● **Your assignment**: Look below for the lines from the one with "(467, 337) = (295, 237): yellow" to the one with "camera: 60 degrees left, 5 degrees down", and copy exactly those lines, both ends included.

● **Material for this task**:
BEGIN

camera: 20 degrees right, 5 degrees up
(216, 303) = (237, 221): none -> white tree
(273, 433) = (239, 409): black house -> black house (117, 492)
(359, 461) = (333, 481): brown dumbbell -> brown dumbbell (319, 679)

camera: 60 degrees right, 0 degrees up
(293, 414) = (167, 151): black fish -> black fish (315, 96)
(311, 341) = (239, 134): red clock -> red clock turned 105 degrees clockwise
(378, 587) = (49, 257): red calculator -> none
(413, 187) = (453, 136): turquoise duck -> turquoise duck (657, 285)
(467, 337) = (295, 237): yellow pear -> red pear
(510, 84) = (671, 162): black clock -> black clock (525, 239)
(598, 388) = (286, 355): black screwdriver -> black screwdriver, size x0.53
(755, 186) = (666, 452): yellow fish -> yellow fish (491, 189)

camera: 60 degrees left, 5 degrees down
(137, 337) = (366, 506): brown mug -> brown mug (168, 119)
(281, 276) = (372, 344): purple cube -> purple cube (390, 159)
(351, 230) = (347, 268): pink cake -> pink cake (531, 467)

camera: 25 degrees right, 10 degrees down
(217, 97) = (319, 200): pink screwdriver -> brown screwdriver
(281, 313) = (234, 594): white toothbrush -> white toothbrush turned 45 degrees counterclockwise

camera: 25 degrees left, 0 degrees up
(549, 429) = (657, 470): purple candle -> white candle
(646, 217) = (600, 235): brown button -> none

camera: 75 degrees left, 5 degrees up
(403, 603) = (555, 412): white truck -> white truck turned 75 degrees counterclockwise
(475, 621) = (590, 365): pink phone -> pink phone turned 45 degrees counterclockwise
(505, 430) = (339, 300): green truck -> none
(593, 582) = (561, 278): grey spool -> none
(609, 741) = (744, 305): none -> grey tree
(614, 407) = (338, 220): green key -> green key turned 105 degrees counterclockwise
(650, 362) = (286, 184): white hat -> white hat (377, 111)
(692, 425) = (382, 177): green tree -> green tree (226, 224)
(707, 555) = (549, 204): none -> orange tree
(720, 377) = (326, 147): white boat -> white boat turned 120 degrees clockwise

END

● **Answer to this problem**:
(467, 337) = (295, 237): yellow pear -> red pear
(510, 84) = (671, 162): black clock -> black clock (525, 239)
(598, 388) = (286, 355): black screwdriver -> black screwdriver, size x0.53
(755, 186) = (666, 452): yellow fish -> yellow fish (491, 189)

camera: 60 degrees left, 5 degrees down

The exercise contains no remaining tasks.